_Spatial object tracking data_
───

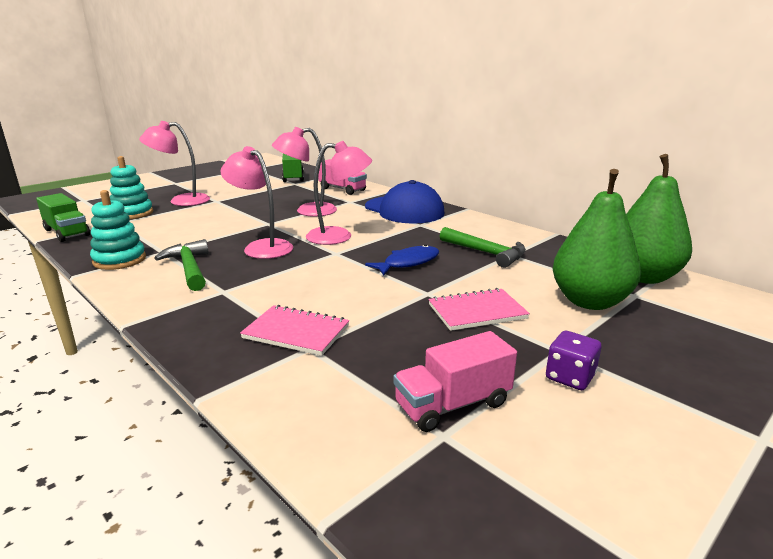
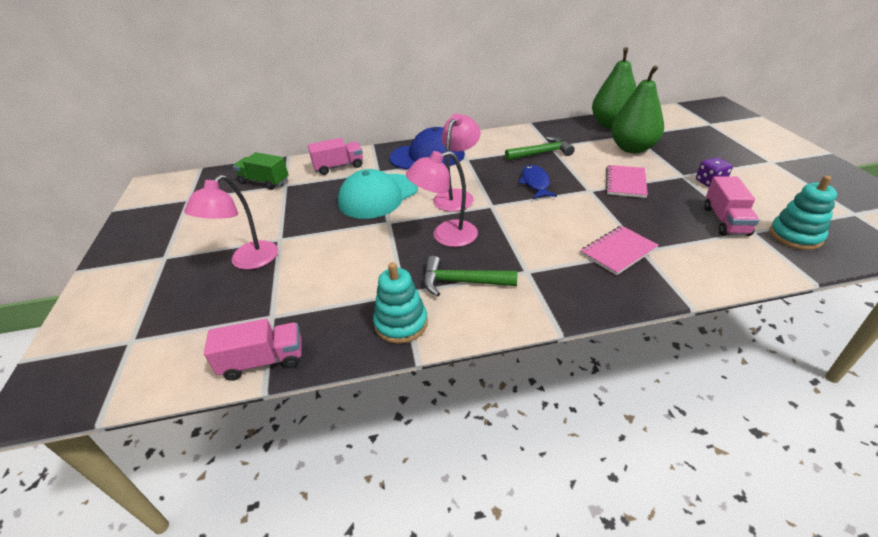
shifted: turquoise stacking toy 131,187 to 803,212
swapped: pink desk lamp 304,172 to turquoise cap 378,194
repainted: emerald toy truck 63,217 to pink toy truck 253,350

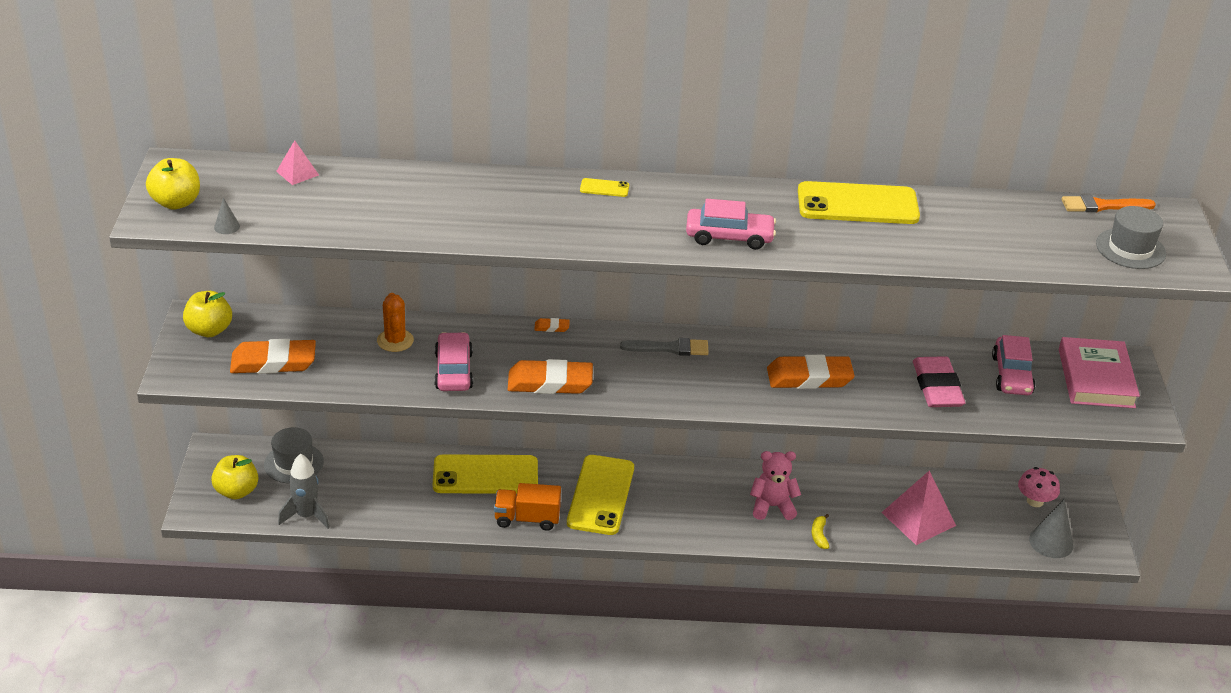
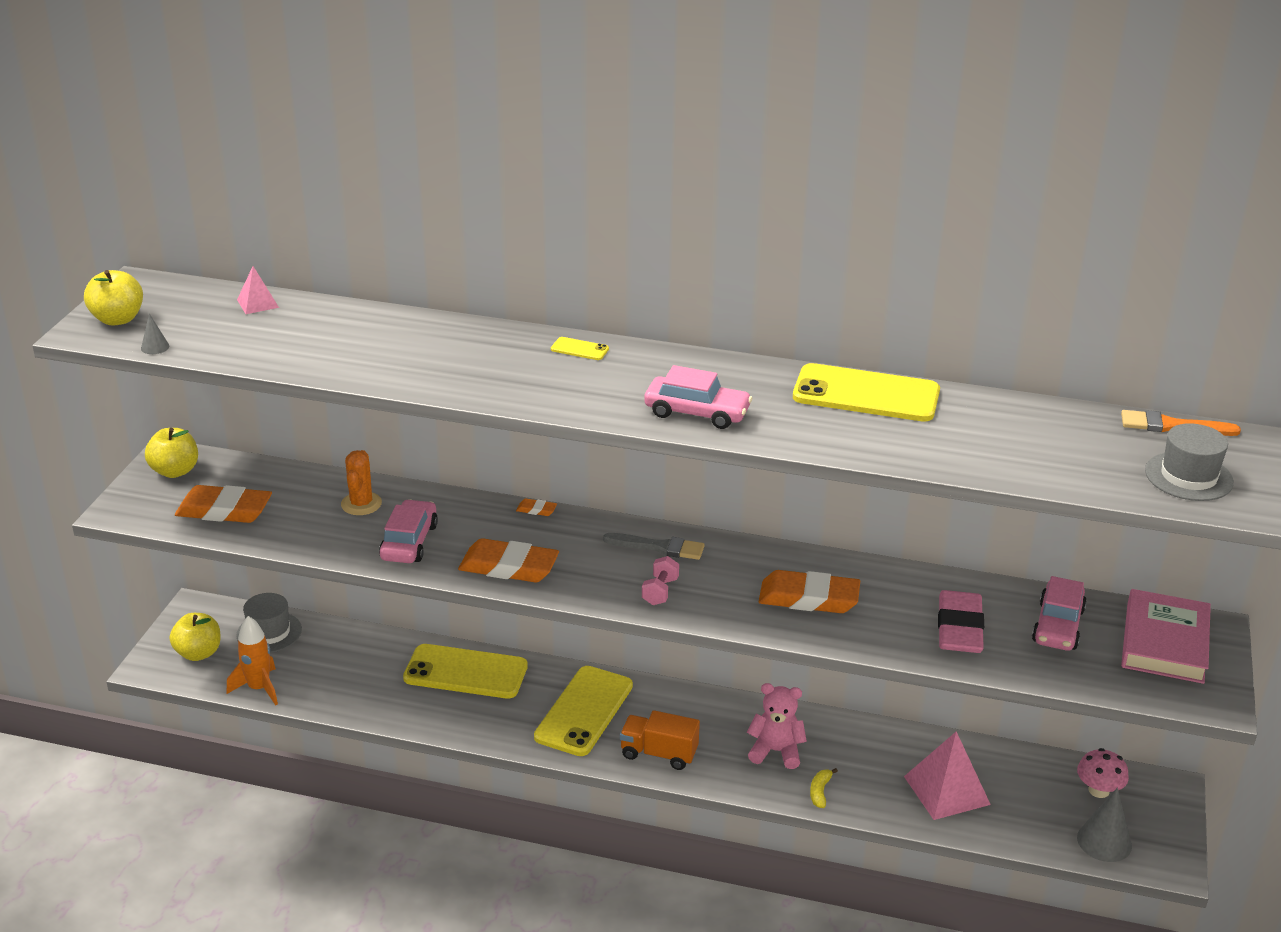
new: pink hand weight 660,580
shifted: bright orange toy truck 527,507 to 660,740
repainted: gray toy rocket 304,491 to bright orange toy rocket 252,660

───

_What you have to do_
Copy out every entry exactly as written, but not the pictures.

_Task output_
shifted: turquoise stacking toy 131,187 to 803,212
swapped: pink desk lamp 304,172 to turquoise cap 378,194
repainted: emerald toy truck 63,217 to pink toy truck 253,350

new: pink hand weight 660,580
shifted: bright orange toy truck 527,507 to 660,740
repainted: gray toy rocket 304,491 to bright orange toy rocket 252,660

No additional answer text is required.